*How to complete this task*: Write the whole listing out again, word for word.
========================
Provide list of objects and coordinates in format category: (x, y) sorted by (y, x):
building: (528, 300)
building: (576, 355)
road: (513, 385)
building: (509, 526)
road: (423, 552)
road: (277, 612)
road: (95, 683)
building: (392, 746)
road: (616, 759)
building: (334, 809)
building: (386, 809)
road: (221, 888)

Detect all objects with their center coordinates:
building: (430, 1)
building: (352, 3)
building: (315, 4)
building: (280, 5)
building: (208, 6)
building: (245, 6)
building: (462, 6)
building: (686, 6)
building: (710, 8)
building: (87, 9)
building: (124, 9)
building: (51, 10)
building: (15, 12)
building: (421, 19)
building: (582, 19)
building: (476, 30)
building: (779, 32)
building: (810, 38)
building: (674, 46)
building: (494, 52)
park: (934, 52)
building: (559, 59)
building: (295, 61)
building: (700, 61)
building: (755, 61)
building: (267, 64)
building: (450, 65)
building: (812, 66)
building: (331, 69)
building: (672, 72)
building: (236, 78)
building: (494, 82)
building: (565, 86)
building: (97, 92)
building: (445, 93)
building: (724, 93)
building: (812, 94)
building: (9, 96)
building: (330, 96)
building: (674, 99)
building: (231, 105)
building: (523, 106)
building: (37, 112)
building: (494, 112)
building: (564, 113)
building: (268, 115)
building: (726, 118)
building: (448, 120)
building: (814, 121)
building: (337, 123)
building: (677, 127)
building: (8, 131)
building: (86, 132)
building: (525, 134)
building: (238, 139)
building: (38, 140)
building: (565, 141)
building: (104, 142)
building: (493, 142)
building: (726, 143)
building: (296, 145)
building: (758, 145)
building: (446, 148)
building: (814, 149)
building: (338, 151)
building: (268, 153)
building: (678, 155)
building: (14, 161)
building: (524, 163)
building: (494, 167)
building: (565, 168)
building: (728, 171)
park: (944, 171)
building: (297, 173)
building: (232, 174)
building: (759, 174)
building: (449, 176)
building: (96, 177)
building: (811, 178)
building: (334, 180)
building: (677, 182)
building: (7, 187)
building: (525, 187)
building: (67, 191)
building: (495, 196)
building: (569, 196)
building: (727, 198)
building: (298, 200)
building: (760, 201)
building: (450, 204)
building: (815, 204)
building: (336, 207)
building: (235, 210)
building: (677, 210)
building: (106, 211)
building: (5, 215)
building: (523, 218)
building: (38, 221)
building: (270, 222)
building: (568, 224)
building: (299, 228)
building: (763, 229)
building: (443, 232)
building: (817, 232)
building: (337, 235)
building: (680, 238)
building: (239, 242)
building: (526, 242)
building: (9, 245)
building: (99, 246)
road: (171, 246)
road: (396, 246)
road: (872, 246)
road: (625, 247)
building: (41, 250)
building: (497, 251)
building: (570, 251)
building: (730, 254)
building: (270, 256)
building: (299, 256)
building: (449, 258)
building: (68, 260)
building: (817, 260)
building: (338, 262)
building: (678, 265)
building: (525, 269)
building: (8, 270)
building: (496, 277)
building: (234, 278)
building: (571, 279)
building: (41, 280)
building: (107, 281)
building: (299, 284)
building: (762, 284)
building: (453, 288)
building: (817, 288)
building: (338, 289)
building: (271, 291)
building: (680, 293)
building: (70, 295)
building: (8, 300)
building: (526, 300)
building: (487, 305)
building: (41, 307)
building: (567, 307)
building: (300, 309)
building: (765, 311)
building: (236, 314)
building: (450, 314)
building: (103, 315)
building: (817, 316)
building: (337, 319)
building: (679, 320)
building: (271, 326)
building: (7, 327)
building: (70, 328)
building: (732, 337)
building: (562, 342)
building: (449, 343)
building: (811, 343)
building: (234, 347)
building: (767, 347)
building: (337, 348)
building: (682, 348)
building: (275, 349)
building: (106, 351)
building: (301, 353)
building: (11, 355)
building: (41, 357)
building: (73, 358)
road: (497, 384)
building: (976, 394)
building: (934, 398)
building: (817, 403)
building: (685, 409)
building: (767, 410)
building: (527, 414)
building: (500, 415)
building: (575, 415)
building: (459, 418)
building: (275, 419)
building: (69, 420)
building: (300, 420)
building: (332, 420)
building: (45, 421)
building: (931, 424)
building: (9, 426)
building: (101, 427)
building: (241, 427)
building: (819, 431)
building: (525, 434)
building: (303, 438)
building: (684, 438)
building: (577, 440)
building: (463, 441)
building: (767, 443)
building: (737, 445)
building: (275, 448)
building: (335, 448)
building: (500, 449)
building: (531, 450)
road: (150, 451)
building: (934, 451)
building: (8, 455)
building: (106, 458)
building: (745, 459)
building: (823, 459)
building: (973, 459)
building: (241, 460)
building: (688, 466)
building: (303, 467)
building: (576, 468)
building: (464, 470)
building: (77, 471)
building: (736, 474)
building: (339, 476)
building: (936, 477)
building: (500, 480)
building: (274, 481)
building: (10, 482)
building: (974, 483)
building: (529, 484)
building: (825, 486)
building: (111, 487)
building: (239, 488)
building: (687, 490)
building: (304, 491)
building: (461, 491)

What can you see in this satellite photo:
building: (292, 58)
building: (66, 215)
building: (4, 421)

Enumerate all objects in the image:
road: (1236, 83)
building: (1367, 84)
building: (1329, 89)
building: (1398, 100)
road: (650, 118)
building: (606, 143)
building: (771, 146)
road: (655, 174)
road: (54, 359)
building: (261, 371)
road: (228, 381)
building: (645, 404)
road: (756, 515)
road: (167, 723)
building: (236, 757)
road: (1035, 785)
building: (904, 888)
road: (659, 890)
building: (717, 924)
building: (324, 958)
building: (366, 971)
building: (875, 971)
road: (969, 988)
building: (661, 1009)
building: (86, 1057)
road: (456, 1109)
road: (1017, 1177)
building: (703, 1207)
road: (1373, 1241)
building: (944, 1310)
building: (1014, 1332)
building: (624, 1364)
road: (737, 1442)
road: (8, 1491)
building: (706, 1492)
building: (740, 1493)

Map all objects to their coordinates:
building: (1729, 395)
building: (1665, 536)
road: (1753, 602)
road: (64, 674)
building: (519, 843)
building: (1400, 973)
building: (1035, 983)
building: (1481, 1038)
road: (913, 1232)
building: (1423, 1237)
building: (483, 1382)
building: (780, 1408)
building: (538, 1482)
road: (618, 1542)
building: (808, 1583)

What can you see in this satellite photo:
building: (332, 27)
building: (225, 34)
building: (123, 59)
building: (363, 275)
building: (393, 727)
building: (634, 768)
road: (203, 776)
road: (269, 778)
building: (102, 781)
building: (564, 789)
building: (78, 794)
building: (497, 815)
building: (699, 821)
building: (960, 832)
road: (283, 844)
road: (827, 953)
========================
*Answer space*:
Provide list of objects and coordinates in format category: (x, y) sorted by (y, x):
building: (528, 300)
building: (576, 355)
road: (513, 385)
building: (509, 526)
road: (423, 552)
road: (277, 612)
road: (95, 683)
building: (392, 746)
road: (616, 759)
building: (334, 809)
building: (386, 809)
road: (221, 888)

Detect all objects with their center coordinates:
building: (430, 1)
building: (352, 3)
building: (315, 4)
building: (280, 5)
building: (208, 6)
building: (245, 6)
building: (462, 6)
building: (686, 6)
building: (710, 8)
building: (87, 9)
building: (124, 9)
building: (51, 10)
building: (15, 12)
building: (421, 19)
building: (582, 19)
building: (476, 30)
building: (779, 32)
building: (810, 38)
building: (674, 46)
building: (494, 52)
park: (934, 52)
building: (559, 59)
building: (295, 61)
building: (700, 61)
building: (755, 61)
building: (267, 64)
building: (450, 65)
building: (812, 66)
building: (331, 69)
building: (672, 72)
building: (236, 78)
building: (494, 82)
building: (565, 86)
building: (97, 92)
building: (445, 93)
building: (724, 93)
building: (812, 94)
building: (9, 96)
building: (330, 96)
building: (674, 99)
building: (231, 105)
building: (523, 106)
building: (37, 112)
building: (494, 112)
building: (564, 113)
building: (268, 115)
building: (726, 118)
building: (448, 120)
building: (814, 121)
building: (337, 123)
building: (677, 127)
building: (8, 131)
building: (86, 132)
building: (525, 134)
building: (238, 139)
building: (38, 140)
building: (565, 141)
building: (104, 142)
building: (493, 142)
building: (726, 143)
building: (296, 145)
building: (758, 145)
building: (446, 148)
building: (814, 149)
building: (338, 151)
building: (268, 153)
building: (678, 155)
building: (14, 161)
building: (524, 163)
building: (494, 167)
building: (565, 168)
building: (728, 171)
park: (944, 171)
building: (297, 173)
building: (232, 174)
building: (759, 174)
building: (449, 176)
building: (96, 177)
building: (811, 178)
building: (334, 180)
building: (677, 182)
building: (7, 187)
building: (525, 187)
building: (67, 191)
building: (495, 196)
building: (569, 196)
building: (727, 198)
building: (298, 200)
building: (760, 201)
building: (450, 204)
building: (815, 204)
building: (336, 207)
building: (235, 210)
building: (677, 210)
building: (106, 211)
building: (5, 215)
building: (523, 218)
building: (38, 221)
building: (270, 222)
building: (568, 224)
building: (299, 228)
building: (763, 229)
building: (443, 232)
building: (817, 232)
building: (337, 235)
building: (680, 238)
building: (239, 242)
building: (526, 242)
building: (9, 245)
building: (99, 246)
road: (171, 246)
road: (396, 246)
road: (872, 246)
road: (625, 247)
building: (41, 250)
building: (497, 251)
building: (570, 251)
building: (730, 254)
building: (270, 256)
building: (299, 256)
building: (449, 258)
building: (68, 260)
building: (817, 260)
building: (338, 262)
building: (678, 265)
building: (525, 269)
building: (8, 270)
building: (496, 277)
building: (234, 278)
building: (571, 279)
building: (41, 280)
building: (107, 281)
building: (299, 284)
building: (762, 284)
building: (453, 288)
building: (817, 288)
building: (338, 289)
building: (271, 291)
building: (680, 293)
building: (70, 295)
building: (8, 300)
building: (526, 300)
building: (487, 305)
building: (41, 307)
building: (567, 307)
building: (300, 309)
building: (765, 311)
building: (236, 314)
building: (450, 314)
building: (103, 315)
building: (817, 316)
building: (337, 319)
building: (679, 320)
building: (271, 326)
building: (7, 327)
building: (70, 328)
building: (732, 337)
building: (562, 342)
building: (449, 343)
building: (811, 343)
building: (234, 347)
building: (767, 347)
building: (337, 348)
building: (682, 348)
building: (275, 349)
building: (106, 351)
building: (301, 353)
building: (11, 355)
building: (41, 357)
building: (73, 358)
road: (497, 384)
building: (976, 394)
building: (934, 398)
building: (817, 403)
building: (685, 409)
building: (767, 410)
building: (527, 414)
building: (500, 415)
building: (575, 415)
building: (459, 418)
building: (275, 419)
building: (69, 420)
building: (300, 420)
building: (332, 420)
building: (45, 421)
building: (931, 424)
building: (9, 426)
building: (101, 427)
building: (241, 427)
building: (819, 431)
building: (525, 434)
building: (303, 438)
building: (684, 438)
building: (577, 440)
building: (463, 441)
building: (767, 443)
building: (737, 445)
building: (275, 448)
building: (335, 448)
building: (500, 449)
building: (531, 450)
road: (150, 451)
building: (934, 451)
building: (8, 455)
building: (106, 458)
building: (745, 459)
building: (823, 459)
building: (973, 459)
building: (241, 460)
building: (688, 466)
building: (303, 467)
building: (576, 468)
building: (464, 470)
building: (77, 471)
building: (736, 474)
building: (339, 476)
building: (936, 477)
building: (500, 480)
building: (274, 481)
building: (10, 482)
building: (974, 483)
building: (529, 484)
building: (825, 486)
building: (111, 487)
building: (239, 488)
building: (687, 490)
building: (304, 491)
building: (461, 491)

What can you see in this satellite photo:
building: (292, 58)
building: (66, 215)
building: (4, 421)

Enumerate all objects in the image:
road: (1236, 83)
building: (1367, 84)
building: (1329, 89)
building: (1398, 100)
road: (650, 118)
building: (606, 143)
building: (771, 146)
road: (655, 174)
road: (54, 359)
building: (261, 371)
road: (228, 381)
building: (645, 404)
road: (756, 515)
road: (167, 723)
building: (236, 757)
road: (1035, 785)
building: (904, 888)
road: (659, 890)
building: (717, 924)
building: (324, 958)
building: (366, 971)
building: (875, 971)
road: (969, 988)
building: (661, 1009)
building: (86, 1057)
road: (456, 1109)
road: (1017, 1177)
building: (703, 1207)
road: (1373, 1241)
building: (944, 1310)
building: (1014, 1332)
building: (624, 1364)
road: (737, 1442)
road: (8, 1491)
building: (706, 1492)
building: (740, 1493)

Map all objects to their coordinates:
building: (1729, 395)
building: (1665, 536)
road: (1753, 602)
road: (64, 674)
building: (519, 843)
building: (1400, 973)
building: (1035, 983)
building: (1481, 1038)
road: (913, 1232)
building: (1423, 1237)
building: (483, 1382)
building: (780, 1408)
building: (538, 1482)
road: (618, 1542)
building: (808, 1583)

What can you see in this satellite photo:
building: (332, 27)
building: (225, 34)
building: (123, 59)
building: (363, 275)
building: (393, 727)
building: (634, 768)
road: (203, 776)
road: (269, 778)
building: (102, 781)
building: (564, 789)
building: (78, 794)
building: (497, 815)
building: (699, 821)
building: (960, 832)
road: (283, 844)
road: (827, 953)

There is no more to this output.